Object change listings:

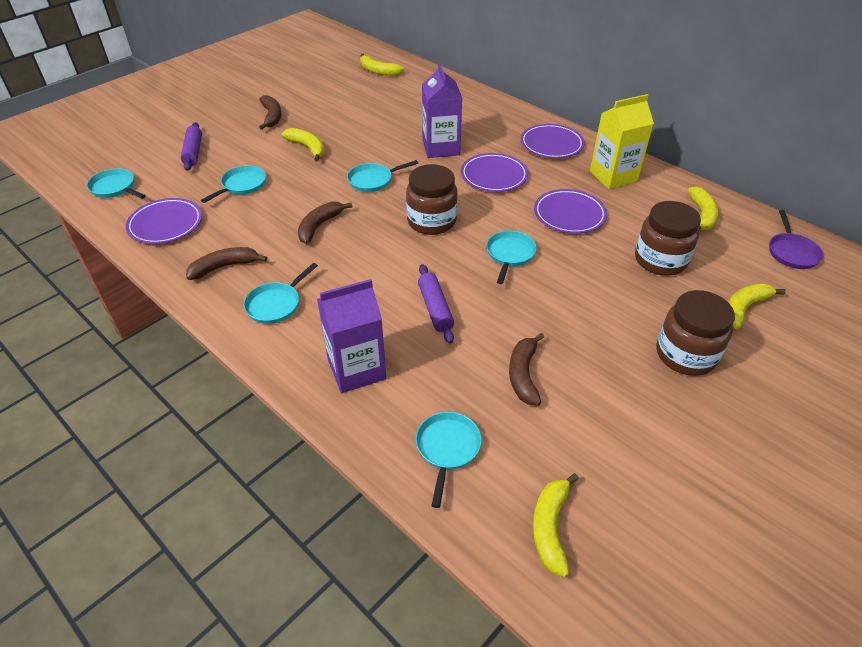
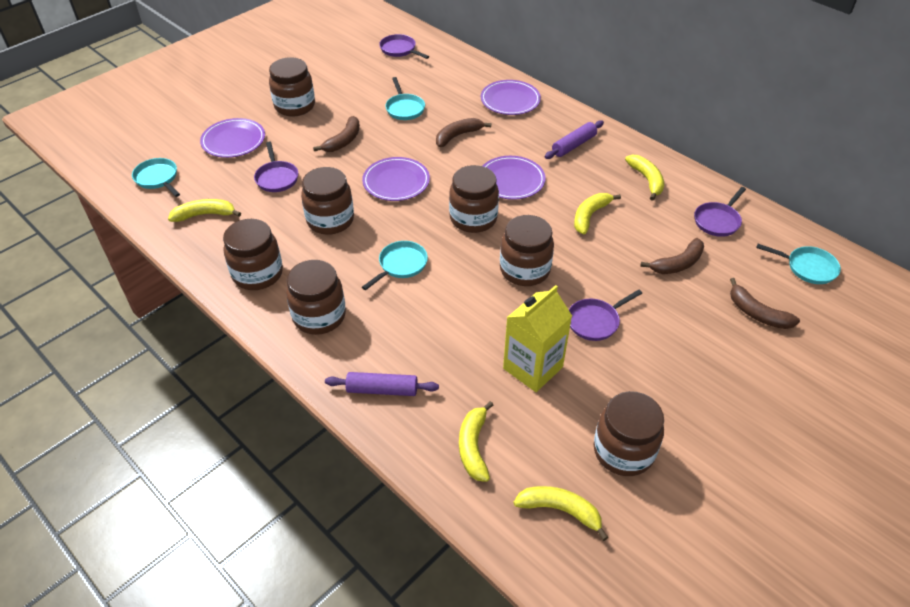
brown jar: 3 -> 7
purple carton: 2 -> 0
purple pan: 1 -> 4
turquoise pan: 6 -> 4

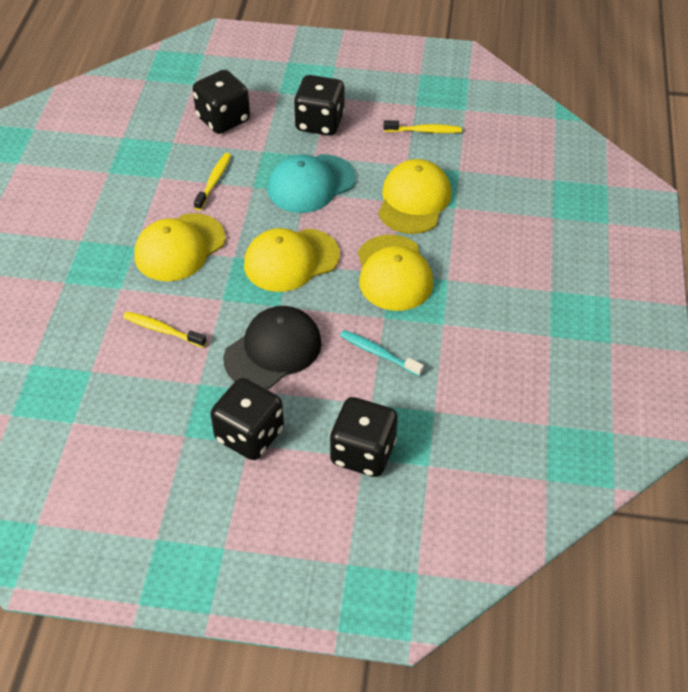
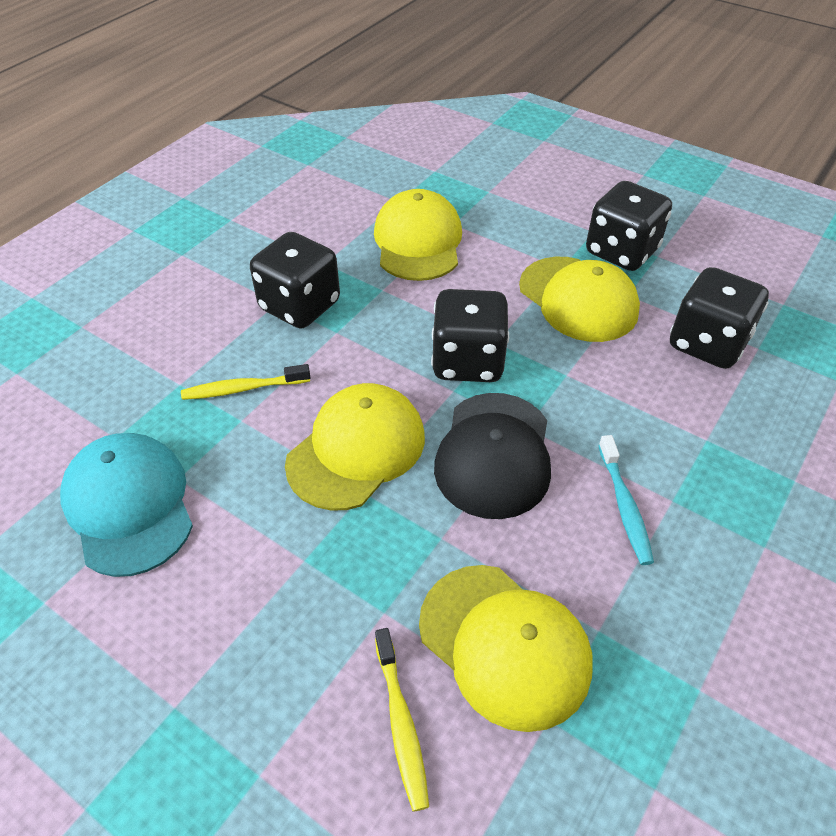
yellow toothbrush: 3 -> 2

--- Description of the task ---
Keep the pictures out of your answer, which should be the lines from the one with "purple pan: 1 -> 4" through the final line of the data, copied exactly.

--- Answer below ---
purple pan: 1 -> 4
turquoise pan: 6 -> 4

yellow toothbrush: 3 -> 2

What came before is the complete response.